— What to work on —
In the records below, find the line with "D3: none -> diode 1N4001 (A n7, K n32)"; retype that line and all the following lines through the end, exactly, and add nothing.

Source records
######

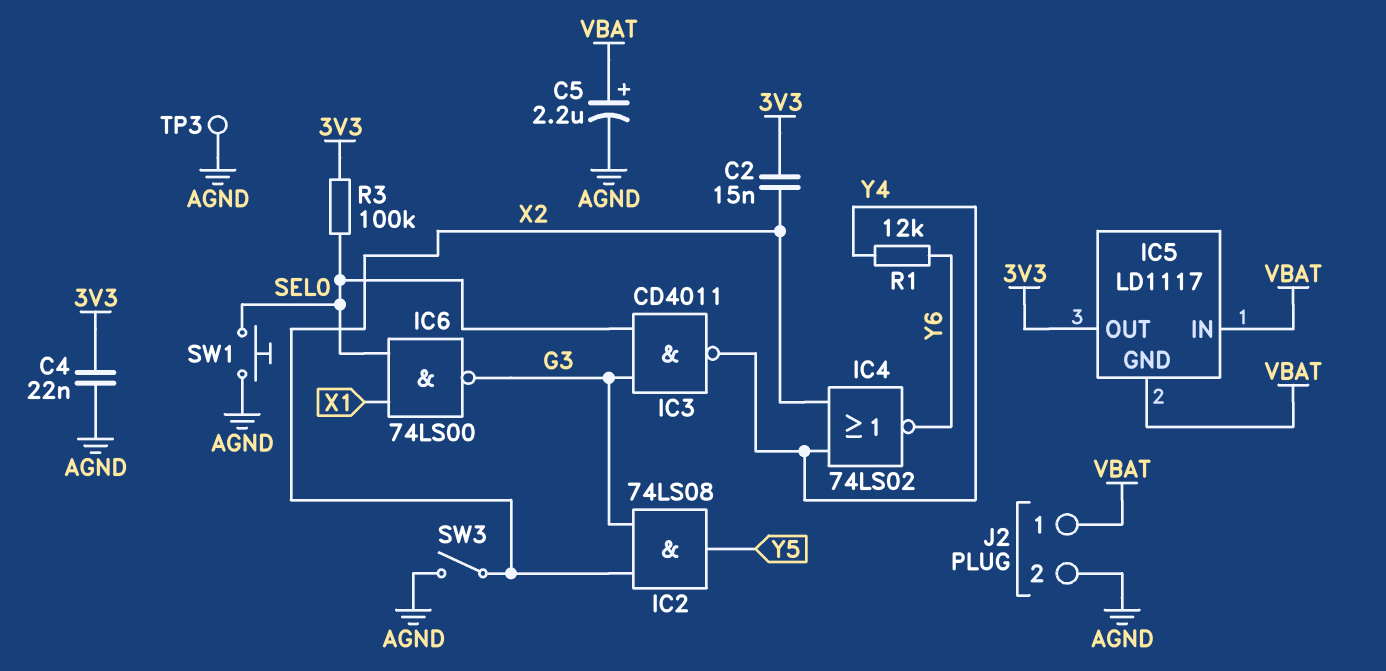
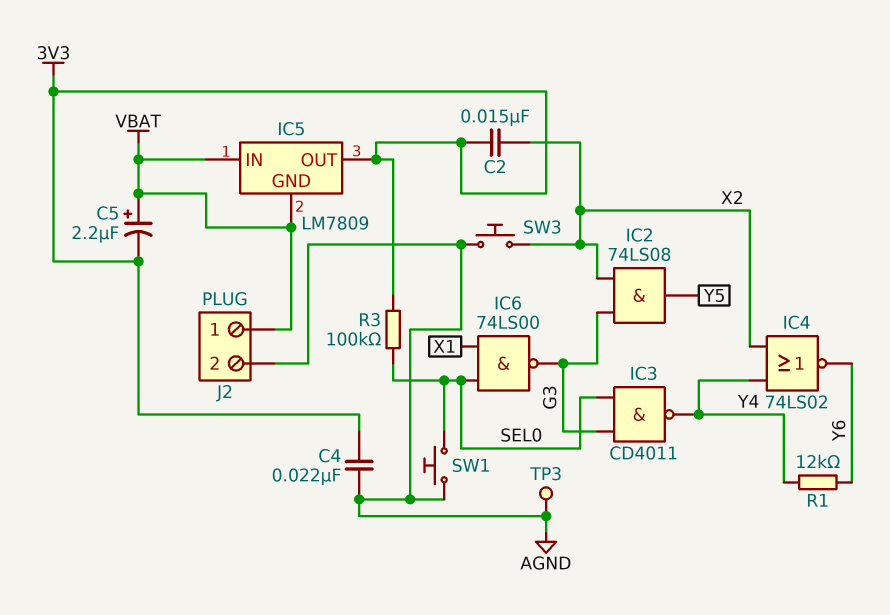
C5: 2.2uF (plus VBAT, minus AGND) -> 2.2uF (plus VBAT, minus 3V3)
IC5: LD1117 -> LM7809
SW3: switch (AGND, X2) -> button (AGND, X2)

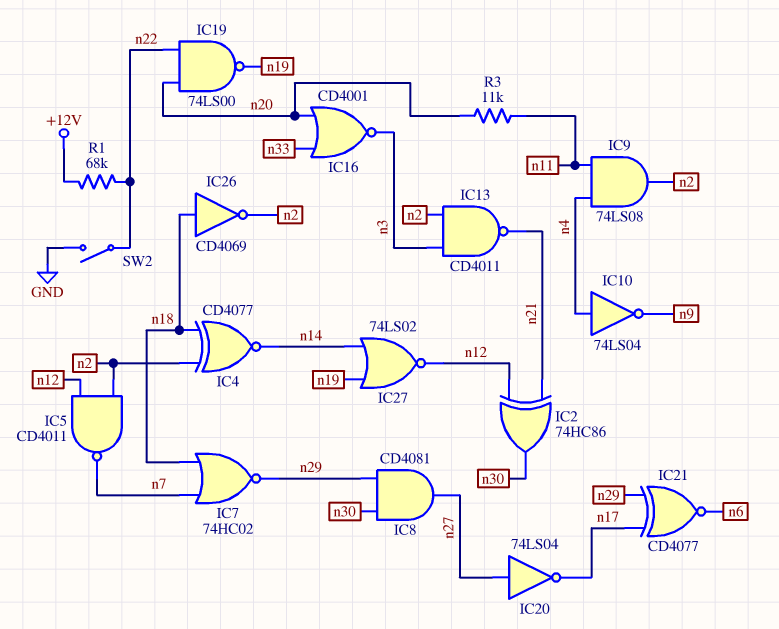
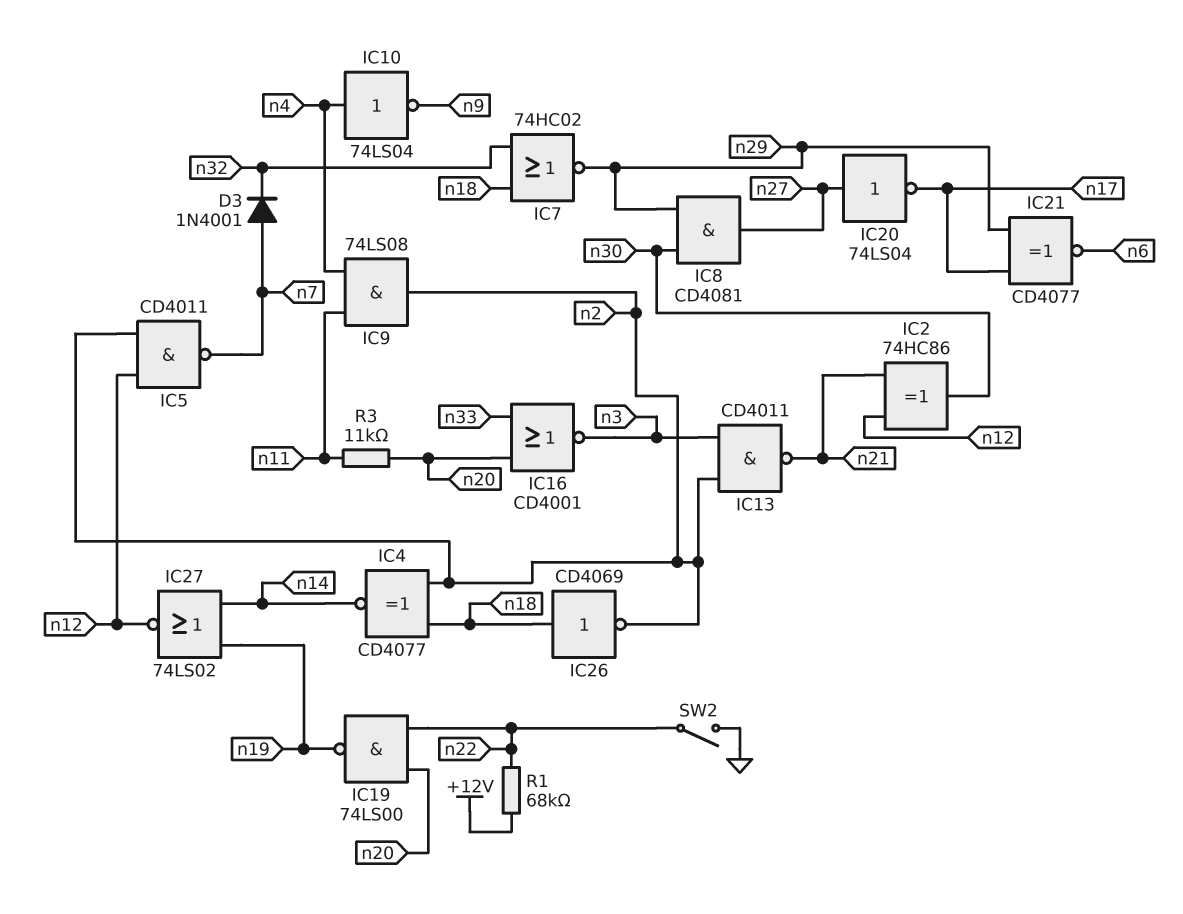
D3: none -> diode 1N4001 (A n7, K n32)
IC7: NOR 74HC02 (in n7, in n18, out n29) -> NOR 74HC02 (in n18, in n32, out n29)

######

— Answer to the problem —
D3: none -> diode 1N4001 (A n7, K n32)
IC7: NOR 74HC02 (in n7, in n18, out n29) -> NOR 74HC02 (in n18, in n32, out n29)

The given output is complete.